### What you have to do
Where the listing below has a line with "(340, 106) = (404, 123): red", write out exactly that line and every line after it, stopping after the line with "(436, 204) = (615, 176): grey".

### Data supplied
/---

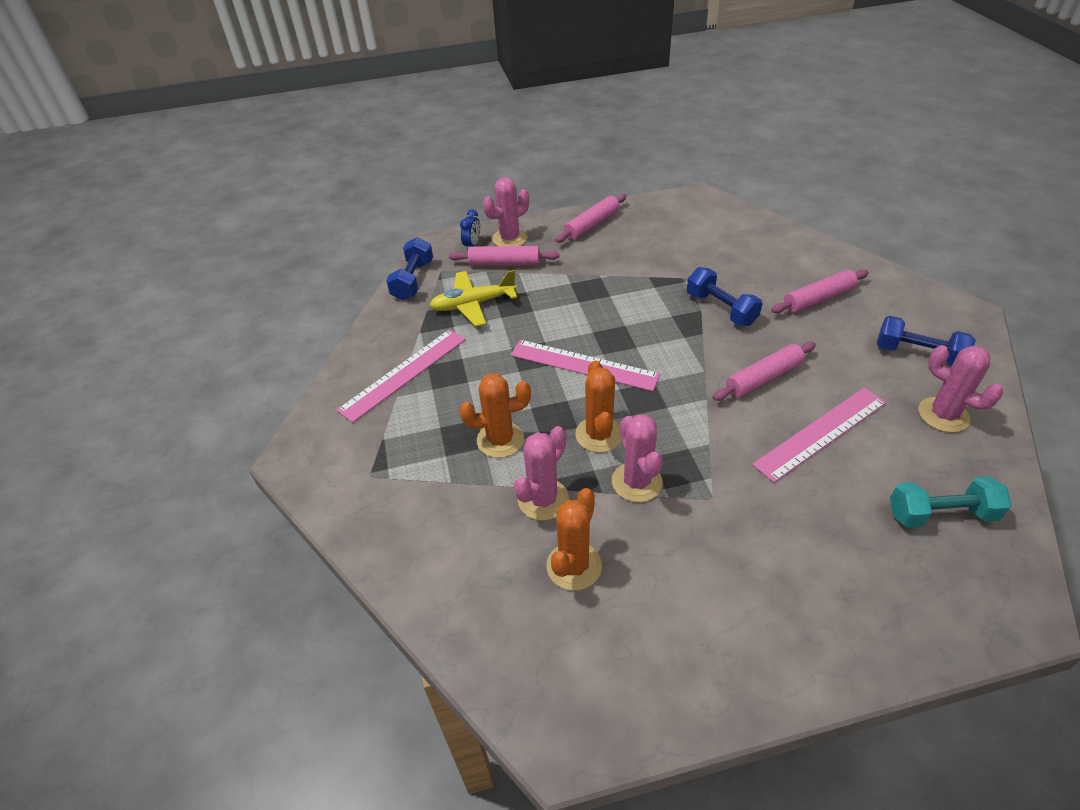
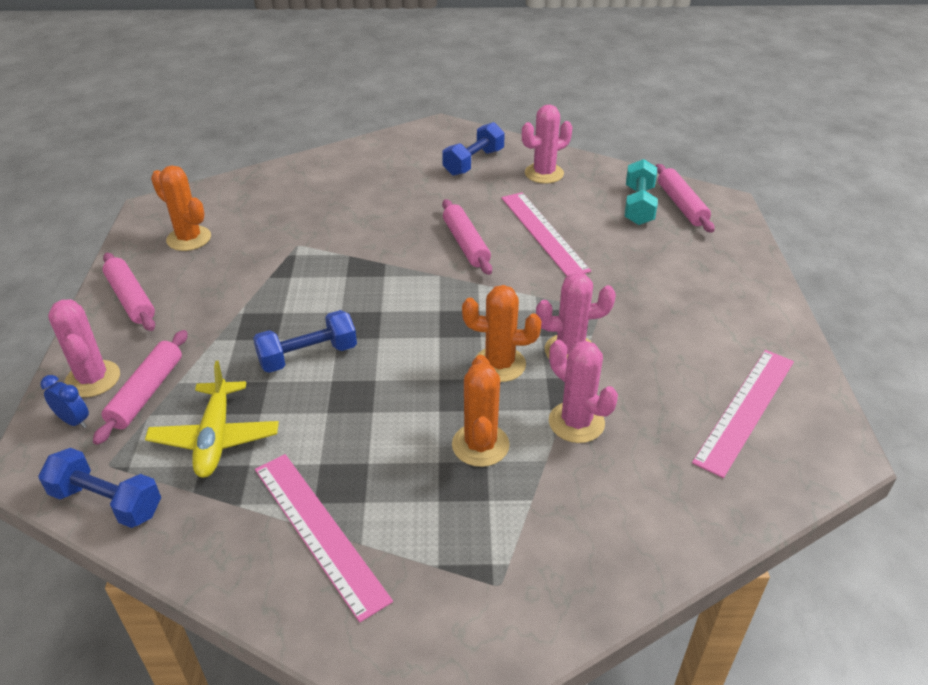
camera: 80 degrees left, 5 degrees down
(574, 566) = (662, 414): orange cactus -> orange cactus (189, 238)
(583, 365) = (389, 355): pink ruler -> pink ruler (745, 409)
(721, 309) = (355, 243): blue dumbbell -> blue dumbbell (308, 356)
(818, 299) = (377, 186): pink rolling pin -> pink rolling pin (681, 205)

\---
/---

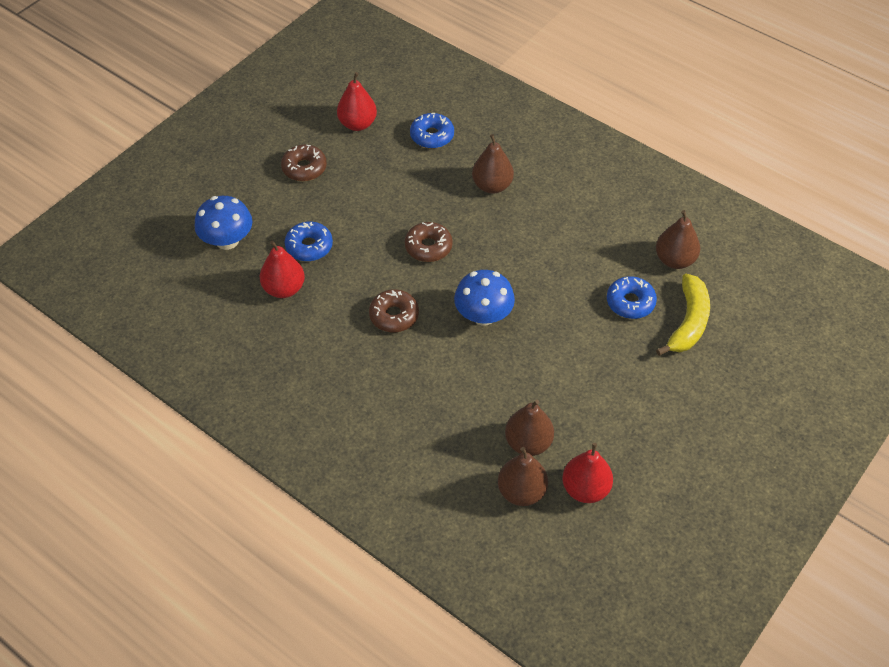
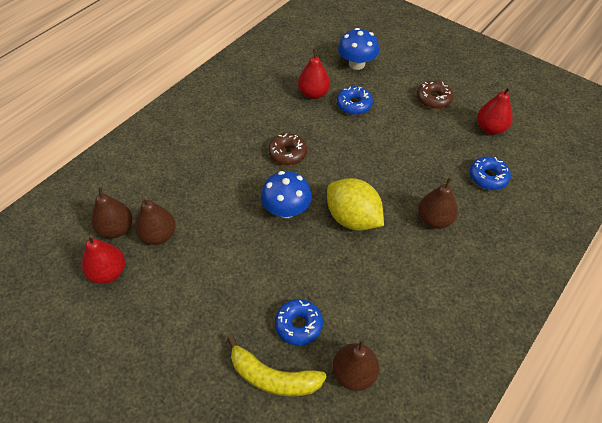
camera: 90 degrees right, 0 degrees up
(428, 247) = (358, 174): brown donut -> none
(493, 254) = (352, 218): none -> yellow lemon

\---
/---

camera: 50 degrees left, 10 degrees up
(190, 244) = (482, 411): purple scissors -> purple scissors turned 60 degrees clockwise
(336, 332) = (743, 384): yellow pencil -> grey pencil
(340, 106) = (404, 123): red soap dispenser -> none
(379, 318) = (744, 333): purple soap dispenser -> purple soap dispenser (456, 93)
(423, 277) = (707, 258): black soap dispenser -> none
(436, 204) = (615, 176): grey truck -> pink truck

\---

### Written solution
(340, 106) = (404, 123): red soap dispenser -> none
(379, 318) = (744, 333): purple soap dispenser -> purple soap dispenser (456, 93)
(423, 277) = (707, 258): black soap dispenser -> none
(436, 204) = (615, 176): grey truck -> pink truck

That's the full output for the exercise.